WORK TO COMPLETE »
The records are to be copied from the line that contains "orange bottle 508,302,192,105" through their last line, word for word, with every picture left out.

*** ENTRIES PROVIDED ***

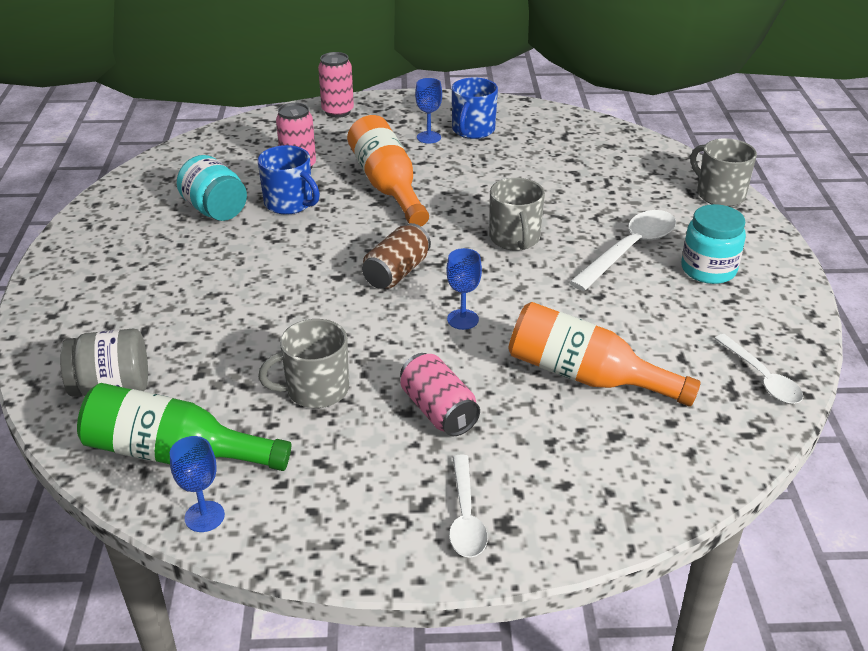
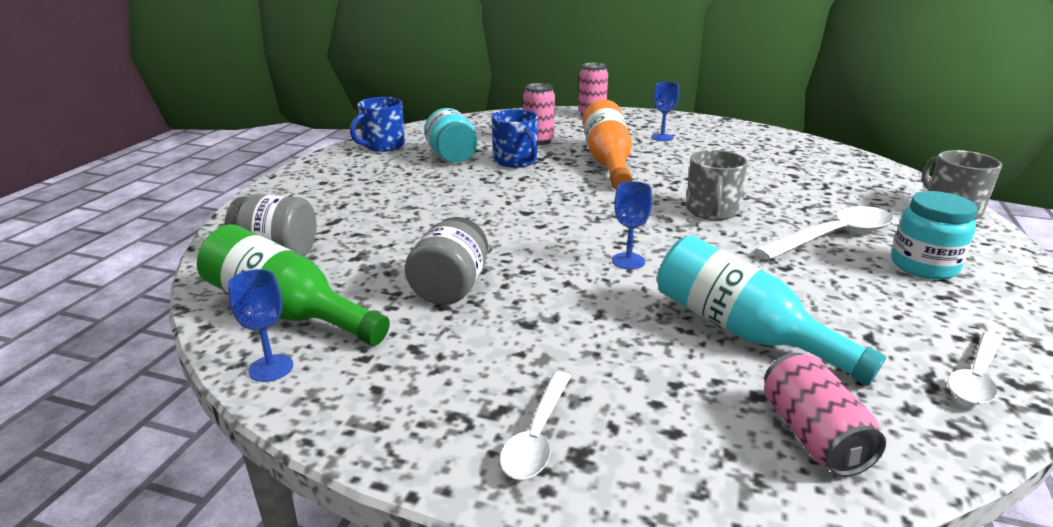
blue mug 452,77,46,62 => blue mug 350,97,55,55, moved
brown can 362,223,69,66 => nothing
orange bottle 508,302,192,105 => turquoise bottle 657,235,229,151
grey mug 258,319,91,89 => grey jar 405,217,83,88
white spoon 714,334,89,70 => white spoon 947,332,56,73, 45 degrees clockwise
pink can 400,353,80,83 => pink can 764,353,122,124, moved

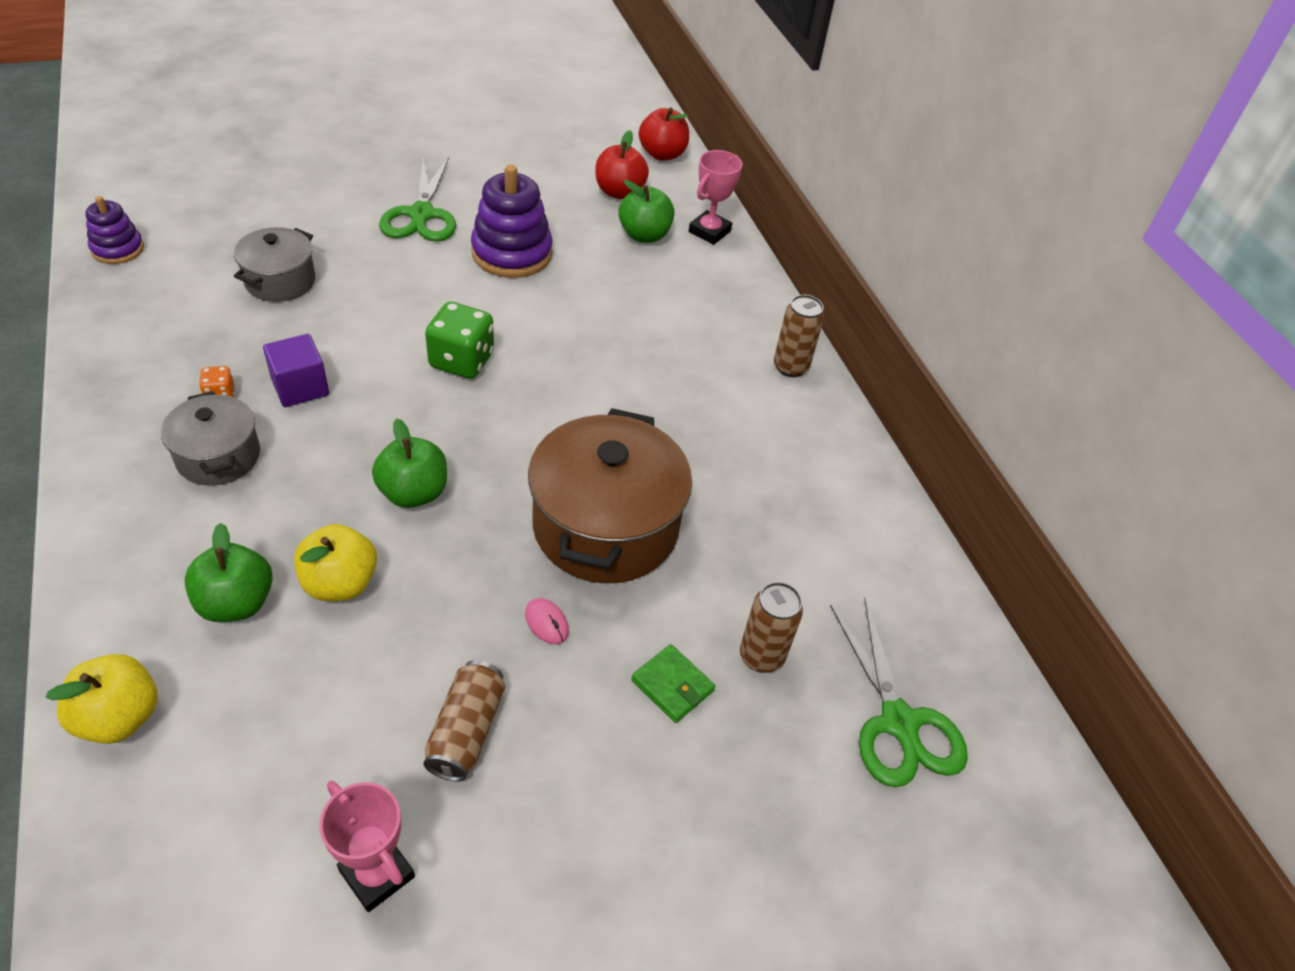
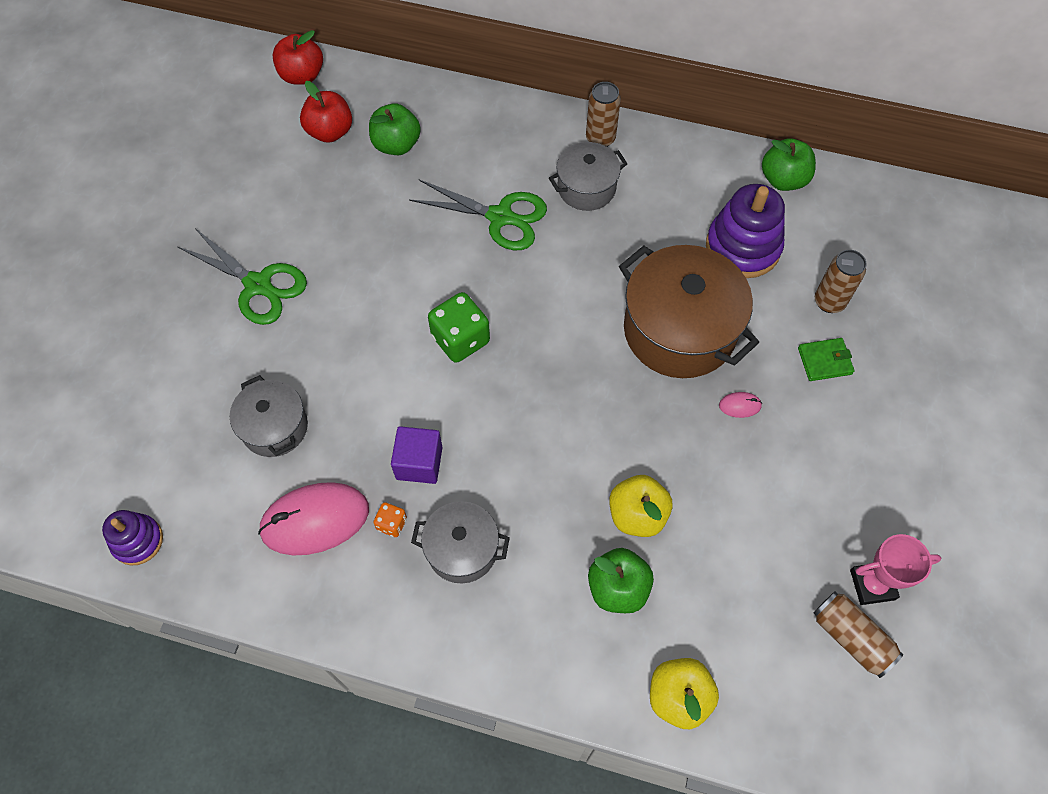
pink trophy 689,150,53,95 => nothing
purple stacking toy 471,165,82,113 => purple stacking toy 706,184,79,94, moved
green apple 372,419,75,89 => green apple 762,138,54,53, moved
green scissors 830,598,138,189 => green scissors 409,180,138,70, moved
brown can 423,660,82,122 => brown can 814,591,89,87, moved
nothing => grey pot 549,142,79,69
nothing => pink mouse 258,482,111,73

*** End of ENTRIES PROVIDED ***

EXERCISE SOLUTION »
orange bottle 508,302,192,105 => turquoise bottle 657,235,229,151
grey mug 258,319,91,89 => grey jar 405,217,83,88
white spoon 714,334,89,70 => white spoon 947,332,56,73, 45 degrees clockwise
pink can 400,353,80,83 => pink can 764,353,122,124, moved

pink trophy 689,150,53,95 => nothing
purple stacking toy 471,165,82,113 => purple stacking toy 706,184,79,94, moved
green apple 372,419,75,89 => green apple 762,138,54,53, moved
green scissors 830,598,138,189 => green scissors 409,180,138,70, moved
brown can 423,660,82,122 => brown can 814,591,89,87, moved
nothing => grey pot 549,142,79,69
nothing => pink mouse 258,482,111,73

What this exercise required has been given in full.